### Object change descriptions

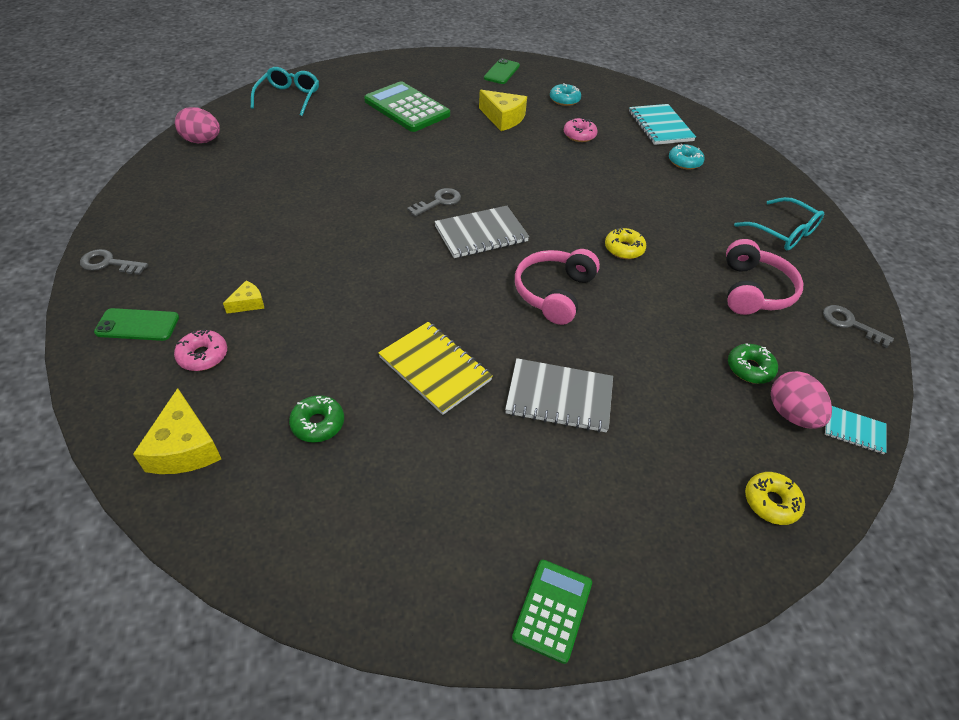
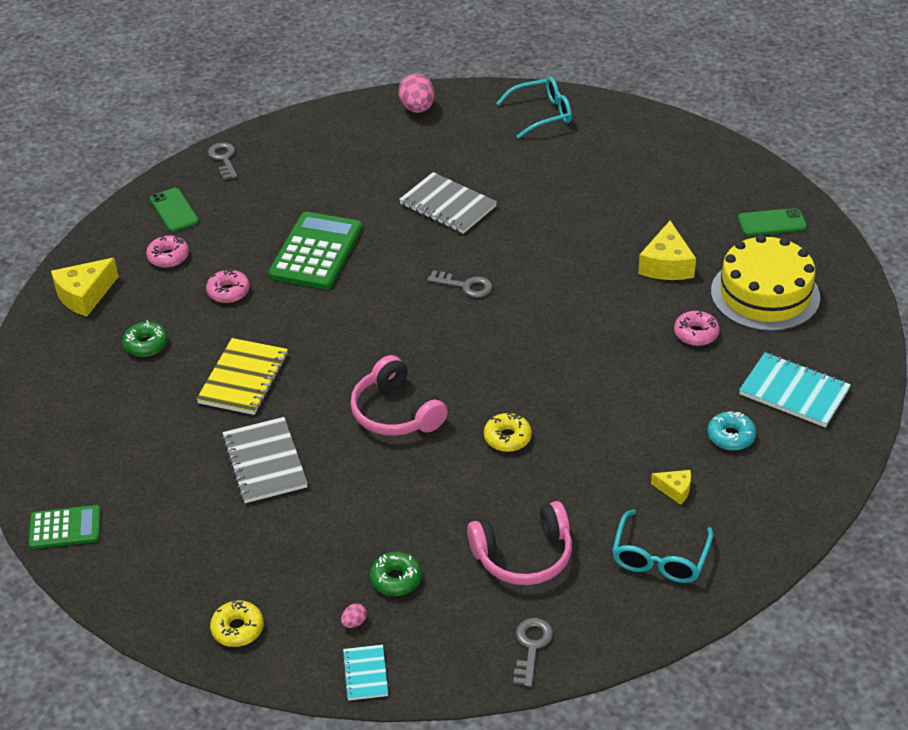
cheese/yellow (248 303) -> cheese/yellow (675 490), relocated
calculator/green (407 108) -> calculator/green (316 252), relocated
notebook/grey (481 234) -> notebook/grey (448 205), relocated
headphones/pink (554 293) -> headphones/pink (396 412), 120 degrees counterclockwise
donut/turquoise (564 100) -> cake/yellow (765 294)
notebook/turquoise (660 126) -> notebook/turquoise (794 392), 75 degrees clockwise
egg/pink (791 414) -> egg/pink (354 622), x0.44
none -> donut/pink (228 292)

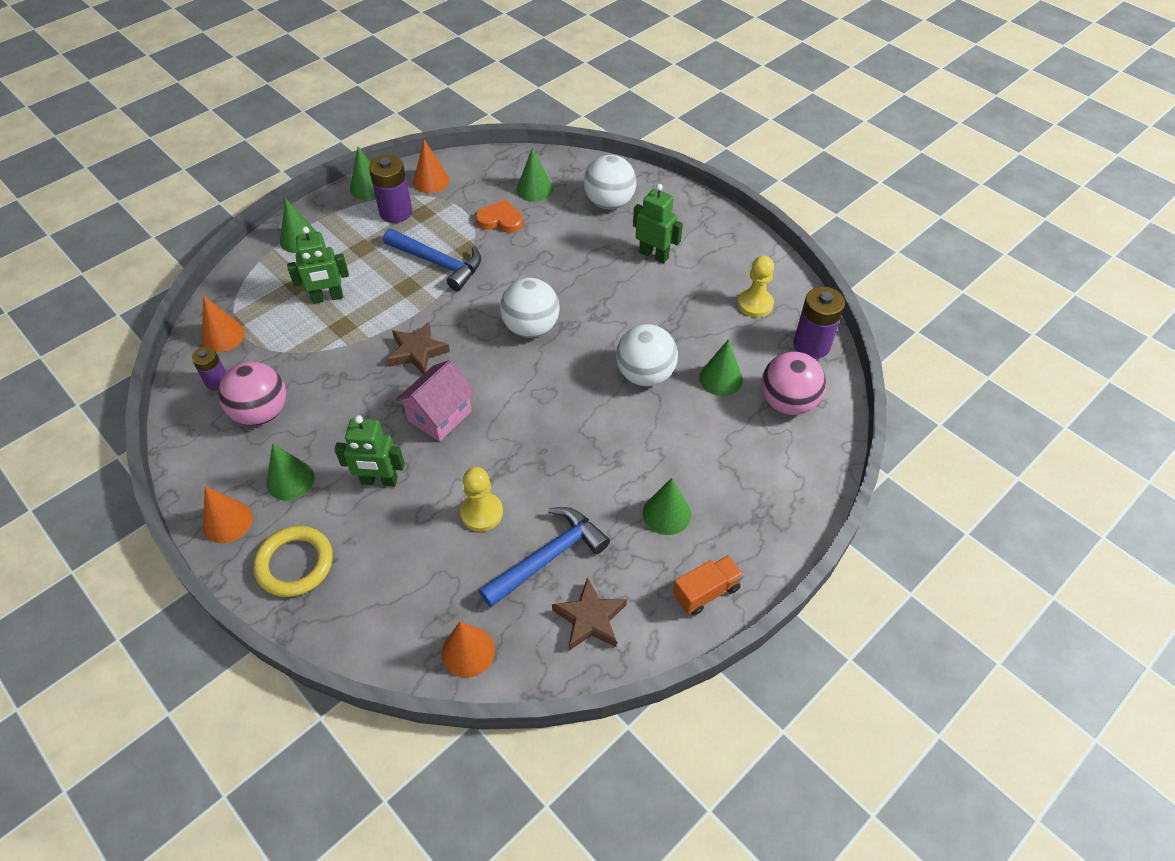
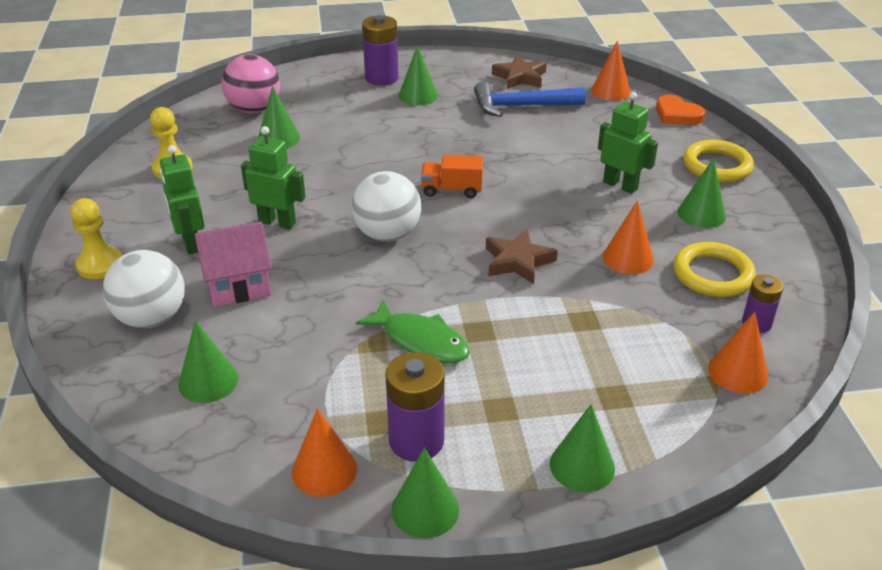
cone/orange (227 521) -> cone/orange (628 258), relocated
ball/pink (261 412) -> ring/yellow (712 274)
robot/green (327 298) -> robot/green (277 222), relocated
hammer/blue (438 263) -> fish/green (420 341)
house/pink (440 416) -> house/pink (238 286), relocated
pawn/yellow (482 513) -> pawn/yellow (100 265), relocated
heart/orange (500 220) -> heart/orange (677 114), relocated
ball/white (645 375) -> none
truck/orange (706 592) -> truck/orange (452 190), relocated
battery/purple (811 345) -> battery/purple (381 78), relocated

### TASK DETAILS
Only the lines from the line containing "calculator/green (407 108)" through the last line of the entries above should be reproduced, word for word and without pictures.

### COMPLETED EXERCISE
calculator/green (407 108) -> calculator/green (316 252), relocated
notebook/grey (481 234) -> notebook/grey (448 205), relocated
headphones/pink (554 293) -> headphones/pink (396 412), 120 degrees counterclockwise
donut/turquoise (564 100) -> cake/yellow (765 294)
notebook/turquoise (660 126) -> notebook/turquoise (794 392), 75 degrees clockwise
egg/pink (791 414) -> egg/pink (354 622), x0.44
none -> donut/pink (228 292)

cone/orange (227 521) -> cone/orange (628 258), relocated
ball/pink (261 412) -> ring/yellow (712 274)
robot/green (327 298) -> robot/green (277 222), relocated
hammer/blue (438 263) -> fish/green (420 341)
house/pink (440 416) -> house/pink (238 286), relocated
pawn/yellow (482 513) -> pawn/yellow (100 265), relocated
heart/orange (500 220) -> heart/orange (677 114), relocated
ball/white (645 375) -> none
truck/orange (706 592) -> truck/orange (452 190), relocated
battery/purple (811 345) -> battery/purple (381 78), relocated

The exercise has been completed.